## WHAT YOU HAVE TO DO
Could you set down exactly the lines in the records below between the line holding "camera: 55 degrees right, 5 degrees down" and the line holding "(793, 283) = (583, 313): green apple -> none", inclusive?

## RECORDS SHOWN
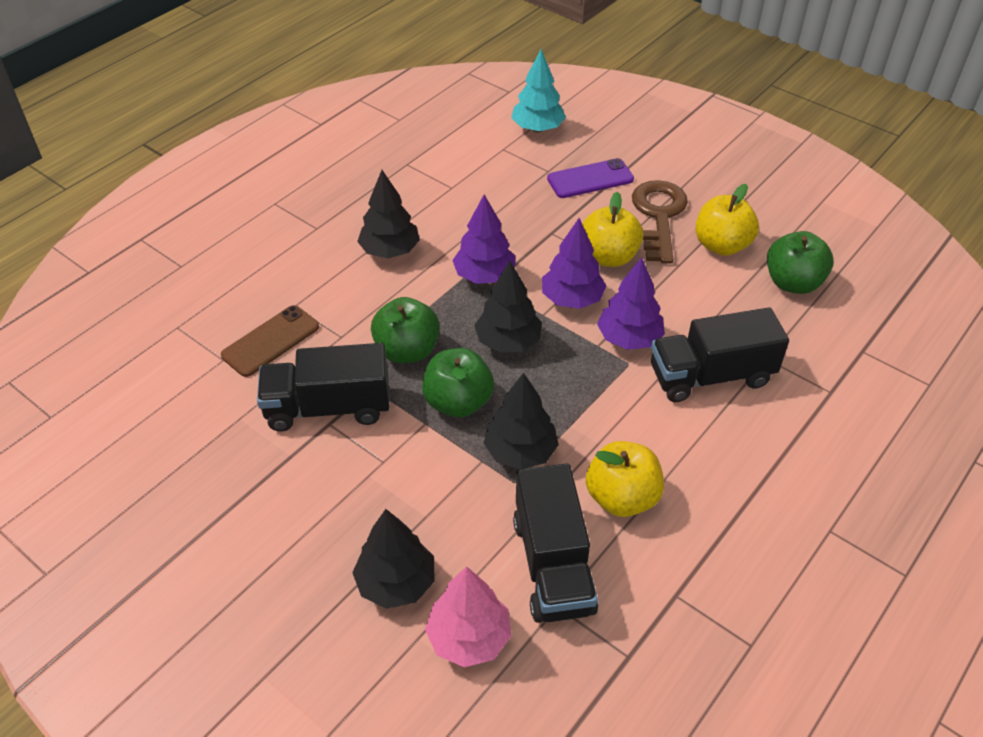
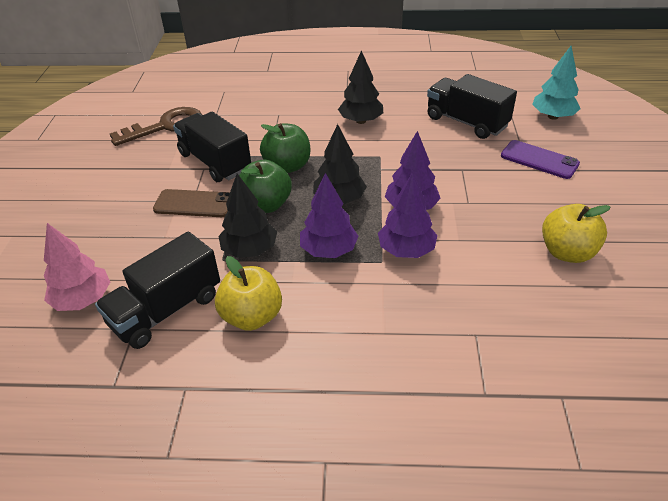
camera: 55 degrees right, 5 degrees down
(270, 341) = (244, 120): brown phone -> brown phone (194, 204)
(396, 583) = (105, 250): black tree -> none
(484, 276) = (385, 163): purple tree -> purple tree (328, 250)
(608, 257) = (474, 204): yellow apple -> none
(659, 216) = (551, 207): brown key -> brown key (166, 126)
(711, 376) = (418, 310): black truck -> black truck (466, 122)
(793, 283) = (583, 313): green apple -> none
---
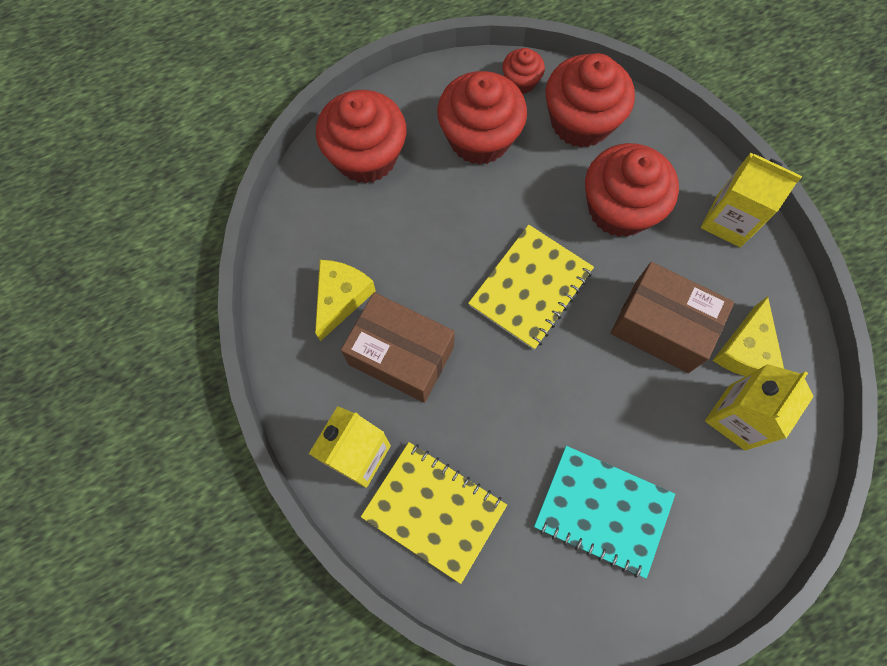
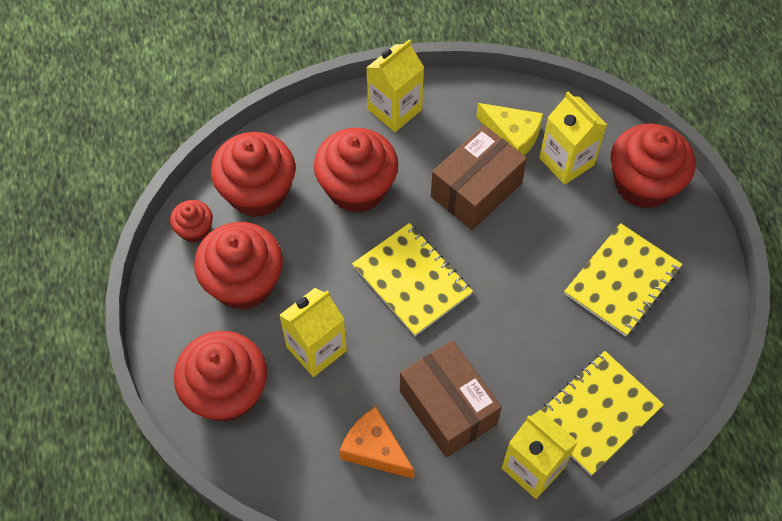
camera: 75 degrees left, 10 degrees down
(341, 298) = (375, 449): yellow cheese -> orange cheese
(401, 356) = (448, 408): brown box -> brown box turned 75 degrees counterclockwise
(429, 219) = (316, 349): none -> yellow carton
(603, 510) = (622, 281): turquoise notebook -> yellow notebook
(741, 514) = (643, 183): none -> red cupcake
* * *
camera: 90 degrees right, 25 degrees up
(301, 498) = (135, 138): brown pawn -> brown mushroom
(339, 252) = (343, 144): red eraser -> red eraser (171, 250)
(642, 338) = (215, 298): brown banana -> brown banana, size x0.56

## EXERCISE SOLUTION
camera: 55 degrees right, 5 degrees down
(270, 341) = (244, 120): brown phone -> brown phone (194, 204)
(396, 583) = (105, 250): black tree -> none
(484, 276) = (385, 163): purple tree -> purple tree (328, 250)
(608, 257) = (474, 204): yellow apple -> none
(659, 216) = (551, 207): brown key -> brown key (166, 126)
(711, 376) = (418, 310): black truck -> black truck (466, 122)
(793, 283) = (583, 313): green apple -> none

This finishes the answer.